Supplied data:
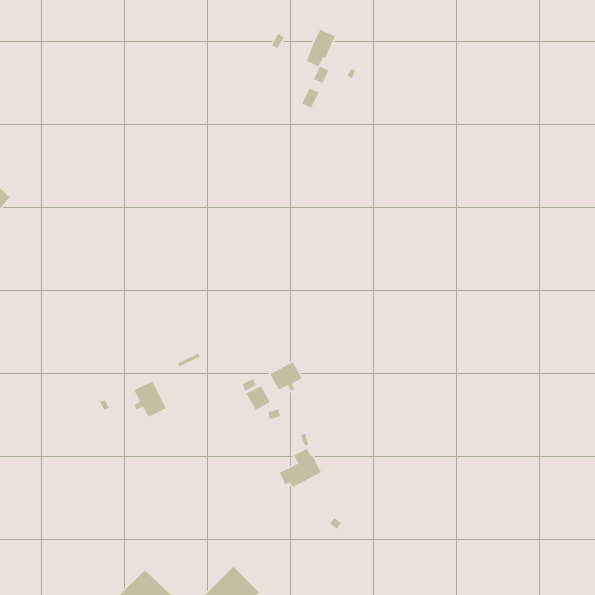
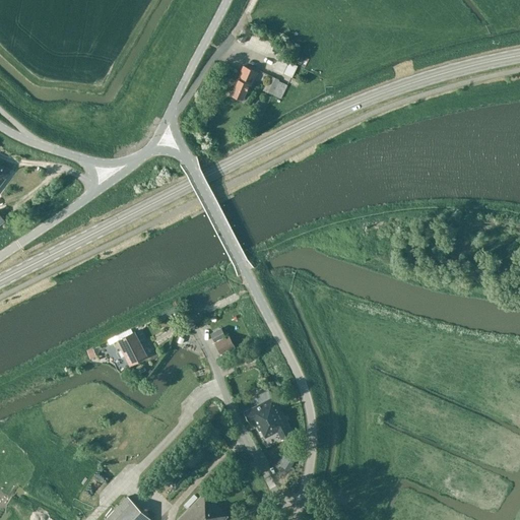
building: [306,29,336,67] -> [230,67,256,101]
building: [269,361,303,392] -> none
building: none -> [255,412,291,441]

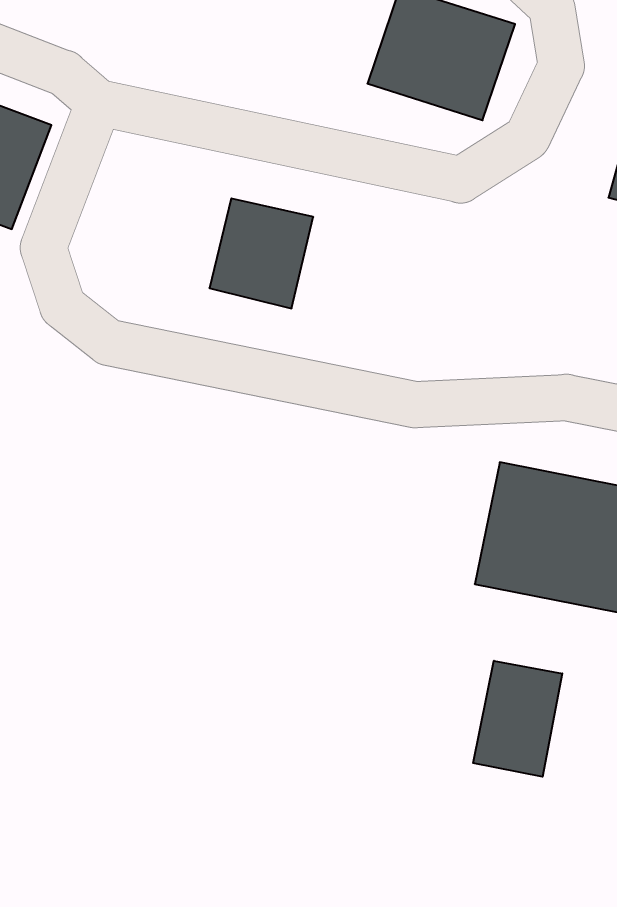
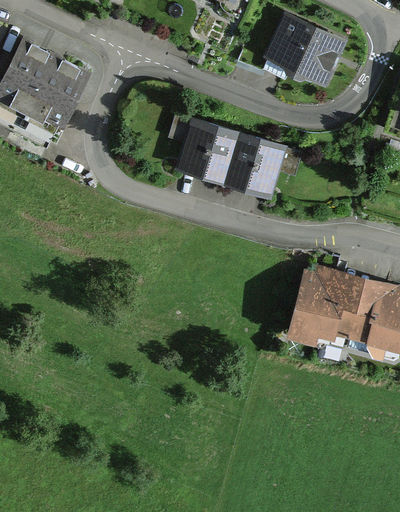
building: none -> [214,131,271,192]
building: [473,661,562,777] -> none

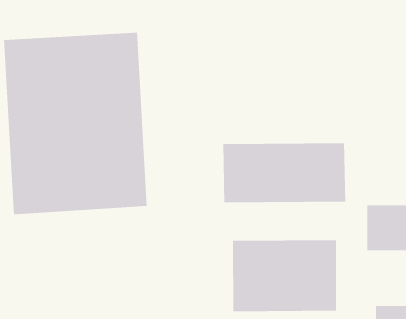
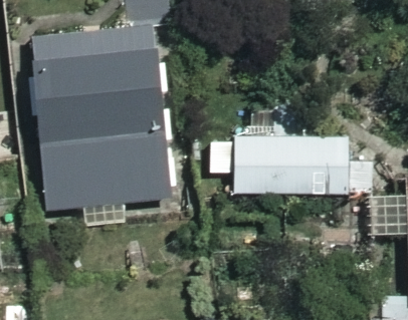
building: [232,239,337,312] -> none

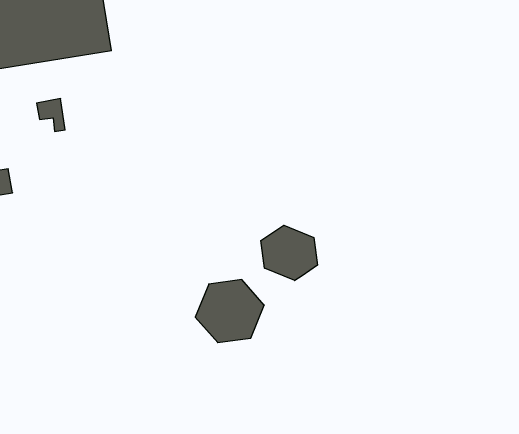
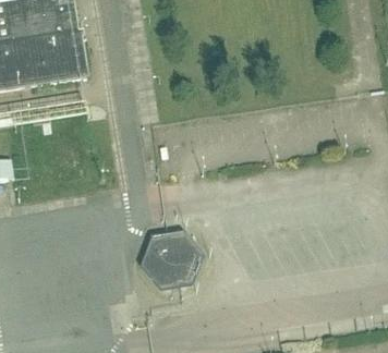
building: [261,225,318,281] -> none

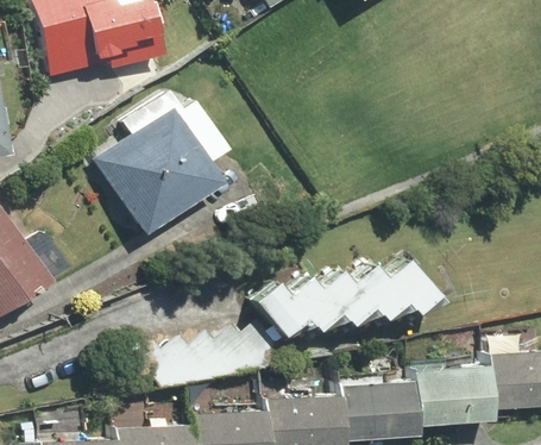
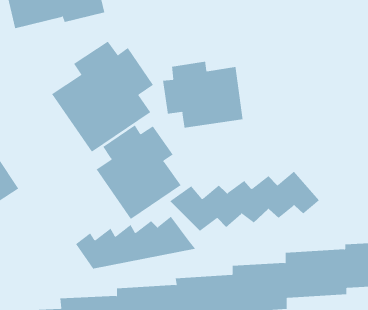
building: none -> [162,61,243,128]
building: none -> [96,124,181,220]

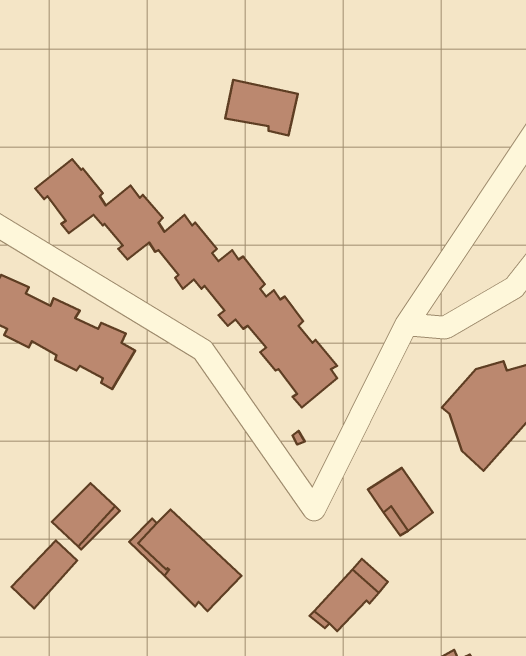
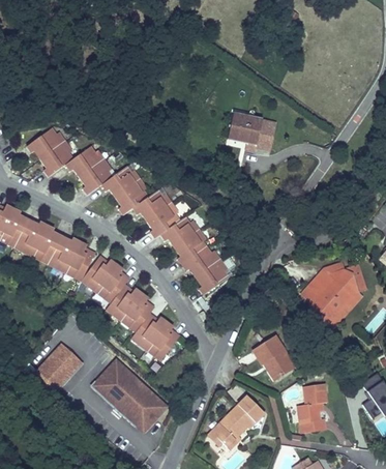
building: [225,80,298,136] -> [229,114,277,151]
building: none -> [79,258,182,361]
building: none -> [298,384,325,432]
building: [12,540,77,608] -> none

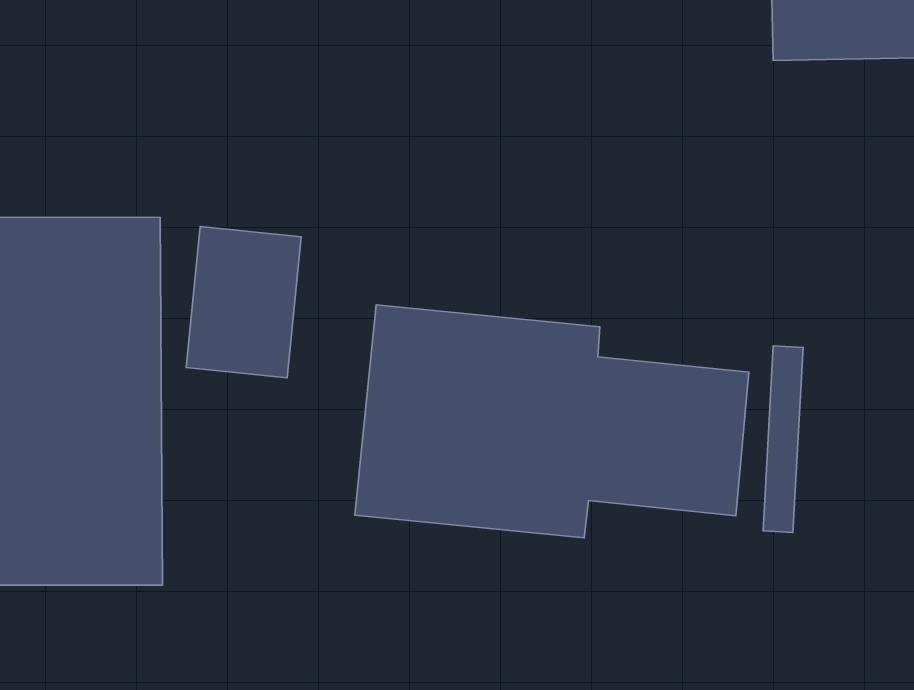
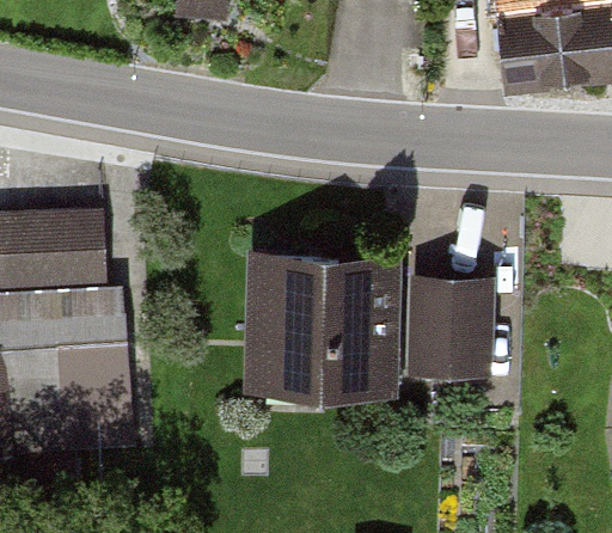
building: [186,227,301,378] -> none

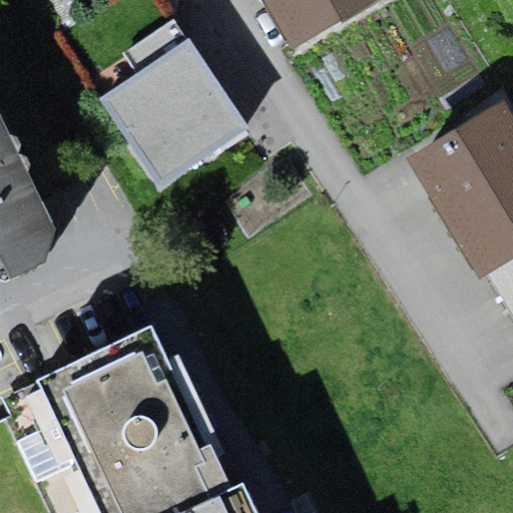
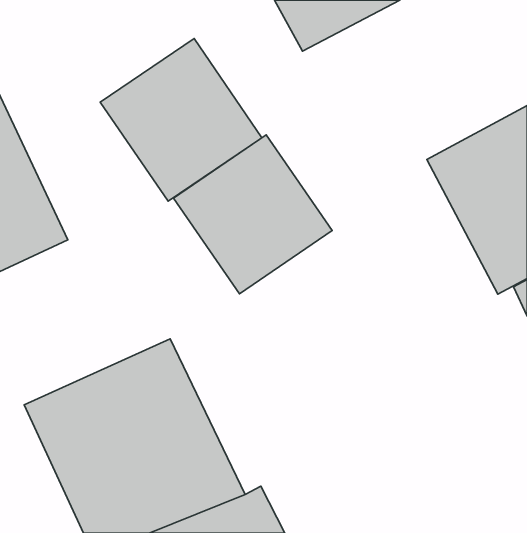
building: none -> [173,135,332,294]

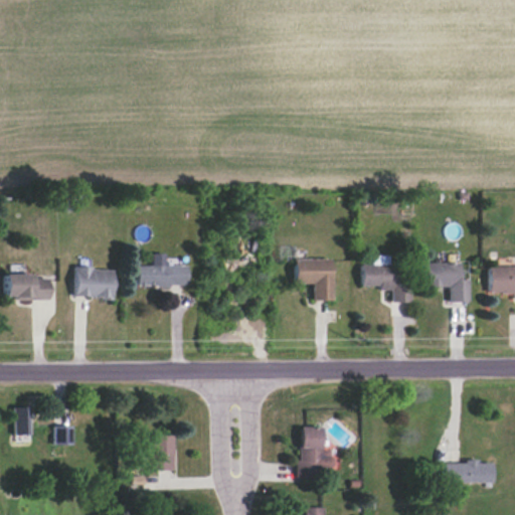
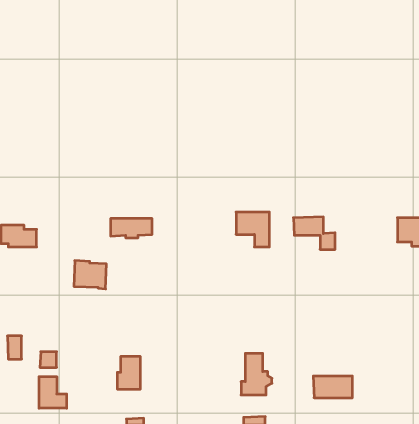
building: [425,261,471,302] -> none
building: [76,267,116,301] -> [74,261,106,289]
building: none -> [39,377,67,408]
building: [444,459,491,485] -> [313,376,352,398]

Job item:
Repeat every entry above exactly; images stay out of the copy.

Response box:
building: [306,29,336,67] -> [230,67,256,101]
building: [269,361,303,392] -> none
building: none -> [255,412,291,441]

building: none -> [214,131,271,192]
building: [473,661,562,777] -> none

building: [232,239,337,312] -> none

building: [261,225,318,281] -> none

building: none -> [162,61,243,128]
building: none -> [96,124,181,220]

building: [225,80,298,136] -> [229,114,277,151]
building: none -> [79,258,182,361]
building: none -> [298,384,325,432]
building: [12,540,77,608] -> none

building: [186,227,301,378] -> none

building: none -> [173,135,332,294]

building: [425,261,471,302] -> none
building: [76,267,116,301] -> [74,261,106,289]
building: none -> [39,377,67,408]
building: [444,459,491,485] -> [313,376,352,398]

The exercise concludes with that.